Among the entries below, please repeat exactly and only the lines from the line containing "Segment every instance" to the line containing "Outline vessel or blood. (SVG masks)", both lines included.

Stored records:

········

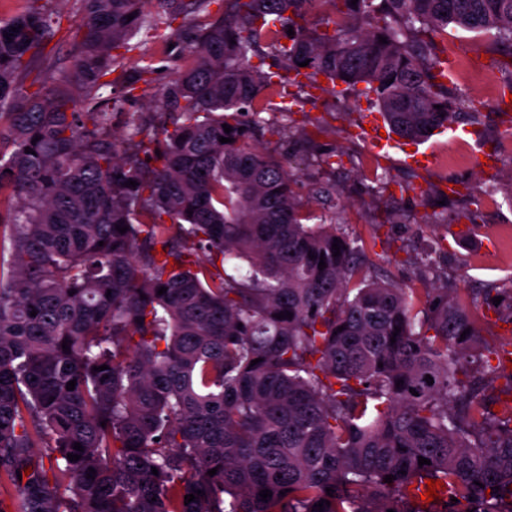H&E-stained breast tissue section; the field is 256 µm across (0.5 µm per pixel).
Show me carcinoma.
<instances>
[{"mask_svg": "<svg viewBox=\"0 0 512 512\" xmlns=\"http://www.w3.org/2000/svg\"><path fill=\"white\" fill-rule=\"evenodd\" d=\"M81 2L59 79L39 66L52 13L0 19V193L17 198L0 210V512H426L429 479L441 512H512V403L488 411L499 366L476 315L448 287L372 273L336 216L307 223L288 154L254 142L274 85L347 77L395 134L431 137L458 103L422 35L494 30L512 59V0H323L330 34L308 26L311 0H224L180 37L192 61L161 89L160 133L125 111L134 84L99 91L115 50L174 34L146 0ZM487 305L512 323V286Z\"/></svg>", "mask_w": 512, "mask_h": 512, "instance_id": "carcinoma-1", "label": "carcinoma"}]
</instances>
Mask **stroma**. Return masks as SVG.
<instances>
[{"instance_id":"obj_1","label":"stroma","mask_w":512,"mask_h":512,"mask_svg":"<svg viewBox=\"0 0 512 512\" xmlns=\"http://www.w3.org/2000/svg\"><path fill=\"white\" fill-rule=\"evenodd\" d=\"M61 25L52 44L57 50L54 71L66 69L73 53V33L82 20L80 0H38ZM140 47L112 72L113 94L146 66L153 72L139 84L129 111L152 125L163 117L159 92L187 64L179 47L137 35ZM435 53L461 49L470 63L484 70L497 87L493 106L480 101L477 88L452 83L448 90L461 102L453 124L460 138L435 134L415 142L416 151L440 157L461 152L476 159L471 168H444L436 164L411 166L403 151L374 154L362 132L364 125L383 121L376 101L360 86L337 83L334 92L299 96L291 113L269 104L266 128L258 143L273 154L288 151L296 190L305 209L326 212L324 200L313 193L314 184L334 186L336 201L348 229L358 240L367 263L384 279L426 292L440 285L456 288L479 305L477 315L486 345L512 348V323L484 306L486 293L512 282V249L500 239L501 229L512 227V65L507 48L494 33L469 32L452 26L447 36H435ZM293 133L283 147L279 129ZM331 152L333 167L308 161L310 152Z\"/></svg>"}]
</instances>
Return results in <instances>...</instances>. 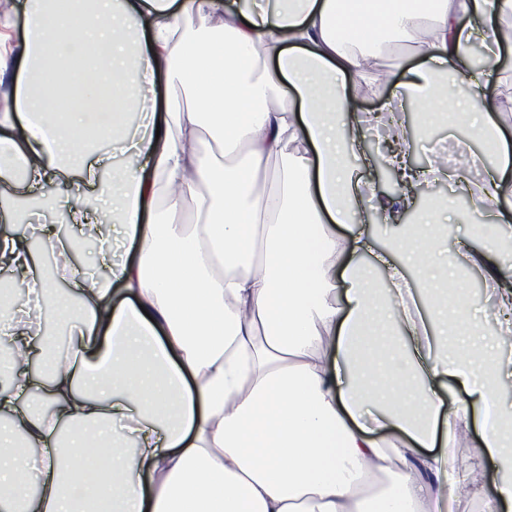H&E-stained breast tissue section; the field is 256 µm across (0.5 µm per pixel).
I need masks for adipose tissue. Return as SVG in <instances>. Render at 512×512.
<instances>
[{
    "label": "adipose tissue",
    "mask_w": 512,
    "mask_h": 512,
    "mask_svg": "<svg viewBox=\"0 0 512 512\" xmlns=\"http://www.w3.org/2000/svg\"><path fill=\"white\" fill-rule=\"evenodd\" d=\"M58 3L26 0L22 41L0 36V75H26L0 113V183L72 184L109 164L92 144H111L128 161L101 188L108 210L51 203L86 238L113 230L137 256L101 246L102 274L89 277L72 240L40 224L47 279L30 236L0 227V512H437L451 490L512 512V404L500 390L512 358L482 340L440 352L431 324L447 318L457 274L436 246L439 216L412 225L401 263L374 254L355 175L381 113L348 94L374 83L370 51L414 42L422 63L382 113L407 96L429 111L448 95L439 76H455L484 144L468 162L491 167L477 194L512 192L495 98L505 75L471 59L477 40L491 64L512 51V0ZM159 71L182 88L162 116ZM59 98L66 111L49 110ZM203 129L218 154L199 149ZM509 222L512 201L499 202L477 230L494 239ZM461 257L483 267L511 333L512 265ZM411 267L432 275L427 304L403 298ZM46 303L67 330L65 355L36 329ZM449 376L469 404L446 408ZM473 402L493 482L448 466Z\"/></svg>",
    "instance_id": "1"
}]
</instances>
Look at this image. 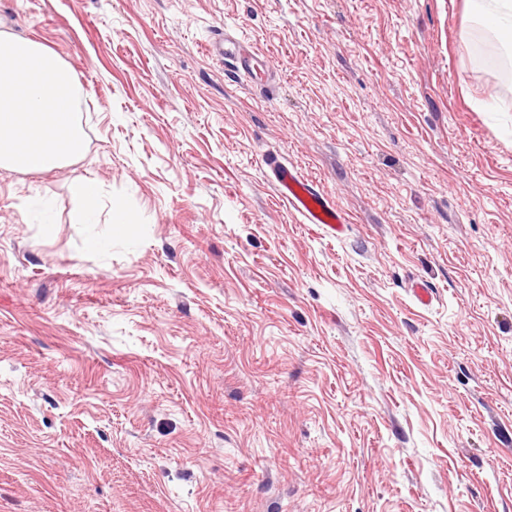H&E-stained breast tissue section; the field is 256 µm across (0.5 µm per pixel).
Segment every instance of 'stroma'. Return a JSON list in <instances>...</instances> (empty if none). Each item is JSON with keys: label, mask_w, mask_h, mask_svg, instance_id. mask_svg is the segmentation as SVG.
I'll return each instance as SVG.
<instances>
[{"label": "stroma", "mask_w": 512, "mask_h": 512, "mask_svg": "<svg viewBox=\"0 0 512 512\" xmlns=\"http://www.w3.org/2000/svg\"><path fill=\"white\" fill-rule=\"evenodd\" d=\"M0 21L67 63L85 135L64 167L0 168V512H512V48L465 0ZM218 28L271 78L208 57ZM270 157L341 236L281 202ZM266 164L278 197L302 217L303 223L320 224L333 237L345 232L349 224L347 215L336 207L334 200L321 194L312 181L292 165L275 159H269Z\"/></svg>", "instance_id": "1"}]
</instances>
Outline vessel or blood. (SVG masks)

········

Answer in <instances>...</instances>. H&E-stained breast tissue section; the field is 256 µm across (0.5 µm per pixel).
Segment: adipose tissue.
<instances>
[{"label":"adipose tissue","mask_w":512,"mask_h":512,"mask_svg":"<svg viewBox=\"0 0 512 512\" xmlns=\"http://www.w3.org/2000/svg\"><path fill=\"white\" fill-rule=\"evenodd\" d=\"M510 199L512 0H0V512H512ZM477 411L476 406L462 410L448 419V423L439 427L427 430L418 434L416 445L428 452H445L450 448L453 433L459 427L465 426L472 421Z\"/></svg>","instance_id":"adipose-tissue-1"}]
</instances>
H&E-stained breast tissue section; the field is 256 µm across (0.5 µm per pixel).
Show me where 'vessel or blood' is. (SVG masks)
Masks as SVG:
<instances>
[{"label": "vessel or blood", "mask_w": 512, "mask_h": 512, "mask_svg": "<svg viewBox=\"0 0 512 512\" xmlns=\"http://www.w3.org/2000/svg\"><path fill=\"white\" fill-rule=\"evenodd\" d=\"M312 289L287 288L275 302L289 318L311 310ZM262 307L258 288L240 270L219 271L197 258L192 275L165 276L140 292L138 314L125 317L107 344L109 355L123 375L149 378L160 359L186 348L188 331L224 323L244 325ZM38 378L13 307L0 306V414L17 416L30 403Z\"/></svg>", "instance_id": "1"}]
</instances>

········

→ Result:
Segment every instance of 'stroma'. Return a JSON list in <instances>...</instances> (empty if none). Each item is JSON with keys: label, mask_w, mask_h, mask_svg, instance_id. mask_svg is the segmentation as SVG.
I'll return each instance as SVG.
<instances>
[{"label": "stroma", "mask_w": 512, "mask_h": 512, "mask_svg": "<svg viewBox=\"0 0 512 512\" xmlns=\"http://www.w3.org/2000/svg\"><path fill=\"white\" fill-rule=\"evenodd\" d=\"M0 21L67 63L85 135L64 167L0 168V512H512V48L465 0ZM218 28L271 78L208 57ZM270 157L341 236L281 202ZM266 164L278 197L302 217L303 223L320 224L333 237L345 232L349 224L347 215L336 207L334 200L321 194L312 181L292 165L275 159H269Z\"/></svg>", "instance_id": "1"}]
</instances>
Outline vessel or blood. (SVG masks)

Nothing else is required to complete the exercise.